» **Instructions to follow**
Please return, with no alterations, the lines below from the very first through the one that contains "R8: 47k (CT2, PULSE) -> 560k (CT2, PULSE)".

» **Extracted records**
=-=-=

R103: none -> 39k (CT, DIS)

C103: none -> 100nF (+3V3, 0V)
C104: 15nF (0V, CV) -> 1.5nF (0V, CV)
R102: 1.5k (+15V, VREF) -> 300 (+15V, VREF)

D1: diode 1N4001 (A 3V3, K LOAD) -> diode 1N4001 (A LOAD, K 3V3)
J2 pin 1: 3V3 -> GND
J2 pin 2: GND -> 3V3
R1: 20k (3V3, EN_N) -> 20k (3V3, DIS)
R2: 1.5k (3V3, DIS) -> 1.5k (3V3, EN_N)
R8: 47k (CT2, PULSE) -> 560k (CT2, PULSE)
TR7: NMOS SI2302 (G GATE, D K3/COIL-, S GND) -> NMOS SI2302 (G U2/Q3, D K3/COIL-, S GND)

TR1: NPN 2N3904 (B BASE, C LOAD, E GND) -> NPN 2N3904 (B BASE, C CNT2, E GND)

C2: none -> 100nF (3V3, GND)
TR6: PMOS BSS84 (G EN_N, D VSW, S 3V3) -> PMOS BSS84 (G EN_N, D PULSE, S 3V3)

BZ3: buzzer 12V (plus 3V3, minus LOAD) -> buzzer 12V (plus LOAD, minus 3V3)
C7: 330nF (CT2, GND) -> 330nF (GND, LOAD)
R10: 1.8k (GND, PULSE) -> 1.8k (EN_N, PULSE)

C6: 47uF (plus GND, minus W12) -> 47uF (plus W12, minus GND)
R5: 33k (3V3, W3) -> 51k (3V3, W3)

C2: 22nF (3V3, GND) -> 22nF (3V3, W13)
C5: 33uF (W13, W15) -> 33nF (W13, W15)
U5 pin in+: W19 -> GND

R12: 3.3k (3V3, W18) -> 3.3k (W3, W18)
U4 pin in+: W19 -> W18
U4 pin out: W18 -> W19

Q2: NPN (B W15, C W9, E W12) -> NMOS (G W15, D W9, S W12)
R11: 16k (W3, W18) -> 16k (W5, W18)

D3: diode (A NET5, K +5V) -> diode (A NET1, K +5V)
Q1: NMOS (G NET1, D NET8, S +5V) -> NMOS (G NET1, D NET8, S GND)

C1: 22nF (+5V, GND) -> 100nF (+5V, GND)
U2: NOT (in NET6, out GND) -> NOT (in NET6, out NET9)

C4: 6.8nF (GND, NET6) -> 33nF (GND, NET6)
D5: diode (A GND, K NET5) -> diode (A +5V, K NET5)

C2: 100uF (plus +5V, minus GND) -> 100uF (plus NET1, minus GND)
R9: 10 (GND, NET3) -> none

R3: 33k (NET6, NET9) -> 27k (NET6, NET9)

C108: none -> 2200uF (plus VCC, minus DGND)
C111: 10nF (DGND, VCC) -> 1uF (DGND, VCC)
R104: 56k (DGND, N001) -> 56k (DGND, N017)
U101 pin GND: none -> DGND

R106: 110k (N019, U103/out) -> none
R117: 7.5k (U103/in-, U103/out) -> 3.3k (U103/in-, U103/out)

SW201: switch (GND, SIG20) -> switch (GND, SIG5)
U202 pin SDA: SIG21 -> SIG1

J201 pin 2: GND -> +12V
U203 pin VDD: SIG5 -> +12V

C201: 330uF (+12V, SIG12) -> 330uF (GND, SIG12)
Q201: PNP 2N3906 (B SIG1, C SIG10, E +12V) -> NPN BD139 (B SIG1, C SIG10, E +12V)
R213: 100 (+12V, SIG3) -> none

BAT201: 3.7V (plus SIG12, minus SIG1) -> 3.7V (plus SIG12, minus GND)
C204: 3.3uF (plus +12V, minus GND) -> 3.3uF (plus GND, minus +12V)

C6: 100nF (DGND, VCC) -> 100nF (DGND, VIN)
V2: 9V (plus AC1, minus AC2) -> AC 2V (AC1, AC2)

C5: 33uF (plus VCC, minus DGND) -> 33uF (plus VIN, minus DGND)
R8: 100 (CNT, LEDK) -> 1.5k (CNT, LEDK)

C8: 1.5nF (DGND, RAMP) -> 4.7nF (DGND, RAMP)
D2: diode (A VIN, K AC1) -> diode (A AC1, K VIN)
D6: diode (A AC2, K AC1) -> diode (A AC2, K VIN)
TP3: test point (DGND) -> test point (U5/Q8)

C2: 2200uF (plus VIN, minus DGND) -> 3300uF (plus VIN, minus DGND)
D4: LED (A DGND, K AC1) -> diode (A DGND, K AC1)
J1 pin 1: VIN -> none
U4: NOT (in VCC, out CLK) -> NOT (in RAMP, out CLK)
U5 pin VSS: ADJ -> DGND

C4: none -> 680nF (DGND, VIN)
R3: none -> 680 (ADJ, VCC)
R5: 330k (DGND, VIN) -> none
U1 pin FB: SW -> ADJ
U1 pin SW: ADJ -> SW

=-=-=

» **Exercise result**
R103: none -> 39k (CT, DIS)

C103: none -> 100nF (+3V3, 0V)
C104: 15nF (0V, CV) -> 1.5nF (0V, CV)
R102: 1.5k (+15V, VREF) -> 300 (+15V, VREF)

D1: diode 1N4001 (A 3V3, K LOAD) -> diode 1N4001 (A LOAD, K 3V3)
J2 pin 1: 3V3 -> GND
J2 pin 2: GND -> 3V3
R1: 20k (3V3, EN_N) -> 20k (3V3, DIS)
R2: 1.5k (3V3, DIS) -> 1.5k (3V3, EN_N)
R8: 47k (CT2, PULSE) -> 560k (CT2, PULSE)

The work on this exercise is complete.